------ TASK INPUTS

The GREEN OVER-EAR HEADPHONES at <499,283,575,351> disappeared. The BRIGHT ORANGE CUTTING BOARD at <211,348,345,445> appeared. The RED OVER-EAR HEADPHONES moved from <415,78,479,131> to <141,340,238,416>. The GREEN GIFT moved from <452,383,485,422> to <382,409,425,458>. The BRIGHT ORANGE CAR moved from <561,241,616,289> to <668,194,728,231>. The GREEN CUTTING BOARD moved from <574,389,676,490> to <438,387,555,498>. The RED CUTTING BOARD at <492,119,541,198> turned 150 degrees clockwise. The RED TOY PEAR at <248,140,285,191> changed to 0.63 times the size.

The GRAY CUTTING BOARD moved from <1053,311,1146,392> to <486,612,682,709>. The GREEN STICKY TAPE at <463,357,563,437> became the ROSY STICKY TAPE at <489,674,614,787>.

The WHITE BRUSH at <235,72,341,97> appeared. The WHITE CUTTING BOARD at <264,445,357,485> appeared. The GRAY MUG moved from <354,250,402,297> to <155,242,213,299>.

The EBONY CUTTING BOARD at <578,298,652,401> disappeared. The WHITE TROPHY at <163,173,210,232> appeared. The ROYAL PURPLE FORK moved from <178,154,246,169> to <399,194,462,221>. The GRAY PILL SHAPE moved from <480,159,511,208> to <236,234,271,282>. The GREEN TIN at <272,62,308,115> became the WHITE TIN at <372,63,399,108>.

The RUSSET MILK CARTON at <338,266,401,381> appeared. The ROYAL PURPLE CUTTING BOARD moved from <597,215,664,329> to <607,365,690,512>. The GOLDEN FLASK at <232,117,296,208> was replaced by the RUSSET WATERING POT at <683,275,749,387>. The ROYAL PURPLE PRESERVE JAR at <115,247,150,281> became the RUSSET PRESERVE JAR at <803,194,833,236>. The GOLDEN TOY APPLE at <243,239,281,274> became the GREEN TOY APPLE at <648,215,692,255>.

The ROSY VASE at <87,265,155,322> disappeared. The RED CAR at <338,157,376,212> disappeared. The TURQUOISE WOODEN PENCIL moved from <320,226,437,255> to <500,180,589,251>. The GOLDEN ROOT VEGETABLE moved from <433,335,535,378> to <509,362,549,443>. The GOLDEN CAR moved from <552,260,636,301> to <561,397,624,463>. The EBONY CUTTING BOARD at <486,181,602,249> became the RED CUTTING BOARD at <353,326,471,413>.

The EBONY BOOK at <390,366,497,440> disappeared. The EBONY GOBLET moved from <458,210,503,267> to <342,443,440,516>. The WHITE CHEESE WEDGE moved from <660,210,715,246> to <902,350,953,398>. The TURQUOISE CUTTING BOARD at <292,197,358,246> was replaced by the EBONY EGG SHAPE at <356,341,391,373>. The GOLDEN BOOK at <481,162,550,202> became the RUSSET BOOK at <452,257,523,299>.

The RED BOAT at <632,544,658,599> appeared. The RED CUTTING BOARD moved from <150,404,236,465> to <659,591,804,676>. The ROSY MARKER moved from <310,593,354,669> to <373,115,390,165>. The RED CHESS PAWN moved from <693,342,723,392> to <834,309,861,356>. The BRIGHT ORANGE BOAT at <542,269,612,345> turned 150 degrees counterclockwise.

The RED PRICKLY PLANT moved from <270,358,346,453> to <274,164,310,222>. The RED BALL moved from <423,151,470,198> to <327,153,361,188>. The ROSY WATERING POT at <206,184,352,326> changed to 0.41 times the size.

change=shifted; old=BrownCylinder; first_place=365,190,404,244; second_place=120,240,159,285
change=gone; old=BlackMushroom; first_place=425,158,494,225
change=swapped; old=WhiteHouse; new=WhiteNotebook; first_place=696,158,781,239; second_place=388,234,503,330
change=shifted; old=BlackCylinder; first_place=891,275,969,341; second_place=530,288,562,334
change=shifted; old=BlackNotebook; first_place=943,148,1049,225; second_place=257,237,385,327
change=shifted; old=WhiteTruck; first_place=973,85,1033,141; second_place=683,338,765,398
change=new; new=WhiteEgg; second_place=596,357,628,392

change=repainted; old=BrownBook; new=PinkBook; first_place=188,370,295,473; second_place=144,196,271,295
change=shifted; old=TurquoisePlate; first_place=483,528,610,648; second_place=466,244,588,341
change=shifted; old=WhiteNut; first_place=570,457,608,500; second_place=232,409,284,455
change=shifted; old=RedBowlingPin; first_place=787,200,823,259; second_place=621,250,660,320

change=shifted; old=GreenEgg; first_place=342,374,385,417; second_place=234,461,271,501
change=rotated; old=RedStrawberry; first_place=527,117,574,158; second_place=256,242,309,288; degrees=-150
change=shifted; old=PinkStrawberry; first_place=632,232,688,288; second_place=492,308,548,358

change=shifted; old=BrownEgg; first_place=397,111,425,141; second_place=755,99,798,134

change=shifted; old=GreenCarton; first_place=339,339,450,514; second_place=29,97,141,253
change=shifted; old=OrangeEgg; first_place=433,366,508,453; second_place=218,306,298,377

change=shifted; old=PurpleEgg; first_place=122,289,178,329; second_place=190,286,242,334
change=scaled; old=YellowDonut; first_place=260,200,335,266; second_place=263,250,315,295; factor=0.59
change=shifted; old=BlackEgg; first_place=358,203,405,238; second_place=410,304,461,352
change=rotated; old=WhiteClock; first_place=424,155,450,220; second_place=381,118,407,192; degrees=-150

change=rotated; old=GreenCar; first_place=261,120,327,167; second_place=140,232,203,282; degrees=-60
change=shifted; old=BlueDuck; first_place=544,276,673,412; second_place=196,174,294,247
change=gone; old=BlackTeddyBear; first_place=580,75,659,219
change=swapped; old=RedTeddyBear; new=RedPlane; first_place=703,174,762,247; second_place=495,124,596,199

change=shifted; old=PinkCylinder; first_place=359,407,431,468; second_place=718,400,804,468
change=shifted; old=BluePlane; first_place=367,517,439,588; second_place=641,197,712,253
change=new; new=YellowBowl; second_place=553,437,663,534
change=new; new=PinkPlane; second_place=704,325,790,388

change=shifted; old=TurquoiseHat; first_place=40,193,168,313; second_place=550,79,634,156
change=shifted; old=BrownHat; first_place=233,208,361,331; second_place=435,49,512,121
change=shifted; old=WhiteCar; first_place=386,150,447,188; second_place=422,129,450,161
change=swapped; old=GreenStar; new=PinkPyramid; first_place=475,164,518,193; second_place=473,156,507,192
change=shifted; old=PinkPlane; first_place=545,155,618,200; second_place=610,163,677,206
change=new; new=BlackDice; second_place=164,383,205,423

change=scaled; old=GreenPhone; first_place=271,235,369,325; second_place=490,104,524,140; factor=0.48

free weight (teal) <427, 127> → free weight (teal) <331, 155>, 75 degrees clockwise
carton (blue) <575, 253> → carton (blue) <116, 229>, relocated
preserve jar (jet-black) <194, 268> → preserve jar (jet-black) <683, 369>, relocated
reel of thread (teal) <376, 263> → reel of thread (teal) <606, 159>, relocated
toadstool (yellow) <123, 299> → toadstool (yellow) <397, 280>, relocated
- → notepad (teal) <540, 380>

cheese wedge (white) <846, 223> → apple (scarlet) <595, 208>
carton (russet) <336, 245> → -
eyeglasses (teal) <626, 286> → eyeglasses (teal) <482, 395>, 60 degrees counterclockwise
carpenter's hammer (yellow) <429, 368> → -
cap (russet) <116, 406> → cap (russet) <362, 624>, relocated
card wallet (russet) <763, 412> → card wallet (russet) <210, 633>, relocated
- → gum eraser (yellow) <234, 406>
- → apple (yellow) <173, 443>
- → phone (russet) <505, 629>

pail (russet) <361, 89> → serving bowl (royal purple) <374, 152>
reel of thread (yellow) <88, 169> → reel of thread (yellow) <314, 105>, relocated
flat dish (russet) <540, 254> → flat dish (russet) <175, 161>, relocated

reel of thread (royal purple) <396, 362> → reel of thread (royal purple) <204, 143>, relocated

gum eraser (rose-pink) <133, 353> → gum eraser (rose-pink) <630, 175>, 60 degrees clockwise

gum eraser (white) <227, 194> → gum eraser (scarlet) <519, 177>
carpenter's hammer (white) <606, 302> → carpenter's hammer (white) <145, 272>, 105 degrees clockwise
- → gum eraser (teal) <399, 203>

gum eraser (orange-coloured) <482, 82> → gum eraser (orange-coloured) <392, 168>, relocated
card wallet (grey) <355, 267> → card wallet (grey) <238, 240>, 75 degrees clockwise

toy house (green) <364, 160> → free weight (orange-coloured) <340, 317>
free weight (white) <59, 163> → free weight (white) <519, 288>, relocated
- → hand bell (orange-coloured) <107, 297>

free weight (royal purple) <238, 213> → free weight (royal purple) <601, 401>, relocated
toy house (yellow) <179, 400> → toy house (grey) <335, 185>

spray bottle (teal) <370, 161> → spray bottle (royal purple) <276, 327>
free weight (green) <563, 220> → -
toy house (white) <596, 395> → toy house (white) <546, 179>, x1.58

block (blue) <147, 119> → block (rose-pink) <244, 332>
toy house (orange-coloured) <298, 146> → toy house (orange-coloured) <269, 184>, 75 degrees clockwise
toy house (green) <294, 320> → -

------------

• _TASK DIRECTIONS_
Here the output must be the lines above from the line with "change=shifted; old=BlackCylinder; first_place=891,275,969,341;" to the line with "change=shifted; old=WhiteTruck; first_place=973,85,1033,141;", both included, duplicated word for word and nothing else.

• _WRITTEN REPLY_
change=shifted; old=BlackCylinder; first_place=891,275,969,341; second_place=530,288,562,334
change=shifted; old=BlackNotebook; first_place=943,148,1049,225; second_place=257,237,385,327
change=shifted; old=WhiteTruck; first_place=973,85,1033,141; second_place=683,338,765,398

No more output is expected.